• _Task item_: With images removed, transcribe each record exactly as it appears.

═════ Given records ═════

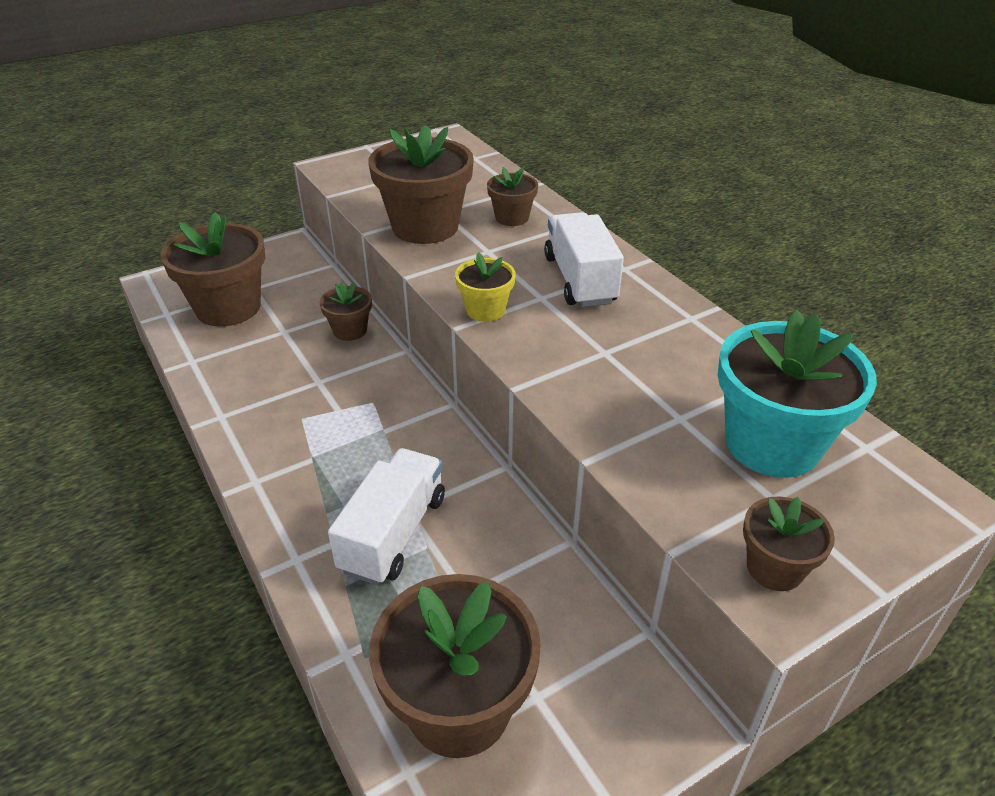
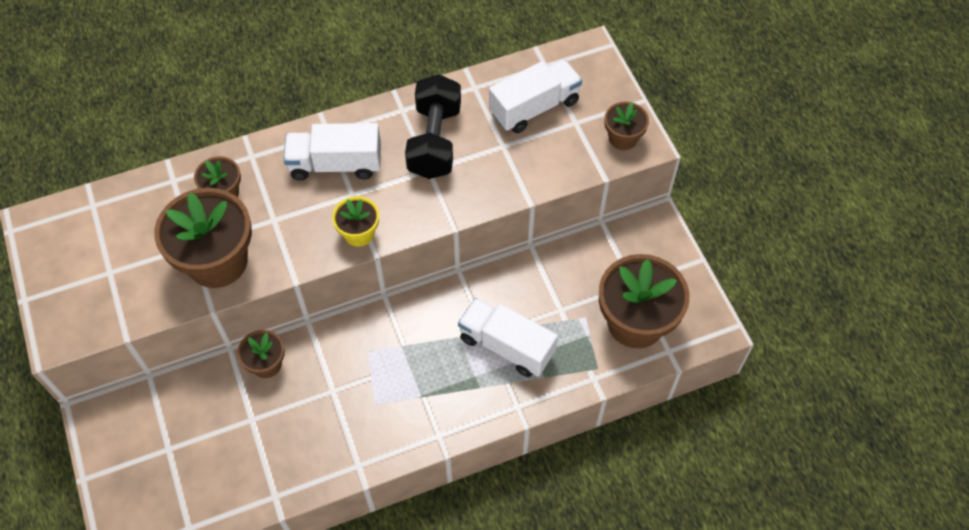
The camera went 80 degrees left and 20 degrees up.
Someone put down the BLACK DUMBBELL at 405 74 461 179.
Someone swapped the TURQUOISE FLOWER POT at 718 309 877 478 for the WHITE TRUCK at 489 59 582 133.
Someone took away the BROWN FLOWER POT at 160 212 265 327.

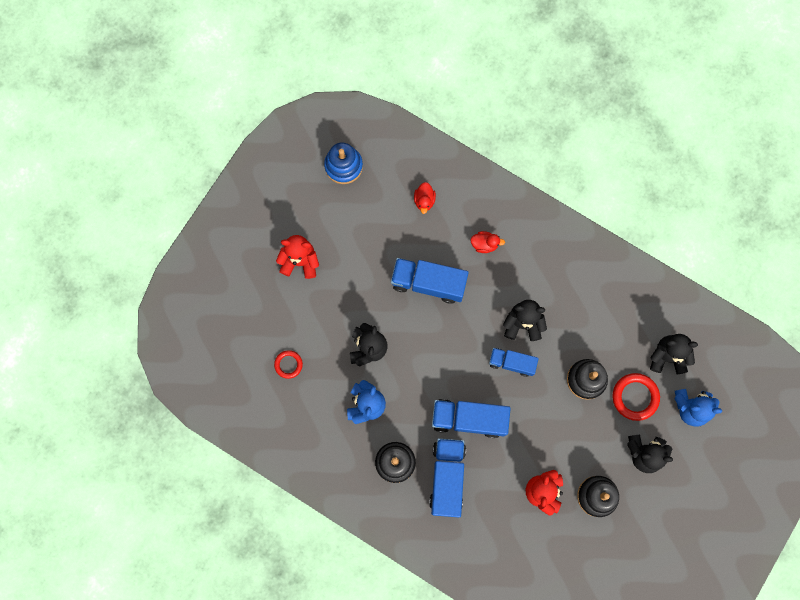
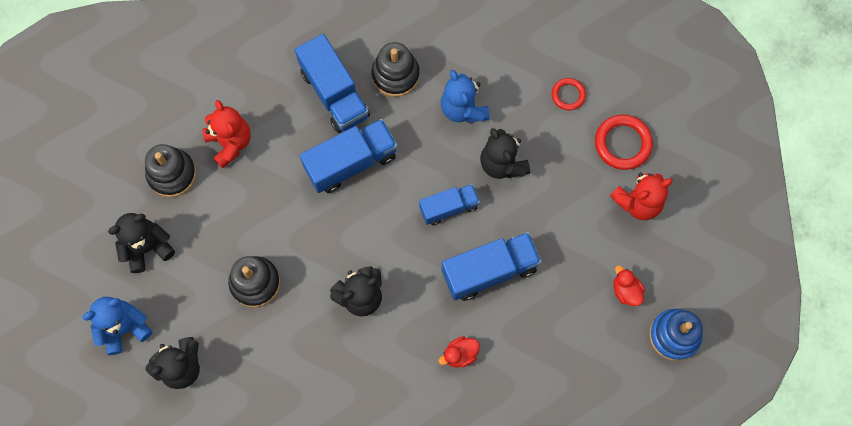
The camera went 145 degrees right and 5 degrees down.
Someone carried the BLUE TRUCK from 489 348 539 377 to 419 184 480 225.
Someone carried the RED RING from 613 373 660 421 to 595 115 653 170.
Someone carried the RED DUCK from 414 182 436 214 to 614 265 645 306.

═════

• _The answer_:
The camera went 80 degrees left and 20 degrees up.
Someone put down the BLACK DUMBBELL at 405 74 461 179.
Someone swapped the TURQUOISE FLOWER POT at 718 309 877 478 for the WHITE TRUCK at 489 59 582 133.
Someone took away the BROWN FLOWER POT at 160 212 265 327.

The camera went 145 degrees right and 5 degrees down.
Someone carried the BLUE TRUCK from 489 348 539 377 to 419 184 480 225.
Someone carried the RED RING from 613 373 660 421 to 595 115 653 170.
Someone carried the RED DUCK from 414 182 436 214 to 614 265 645 306.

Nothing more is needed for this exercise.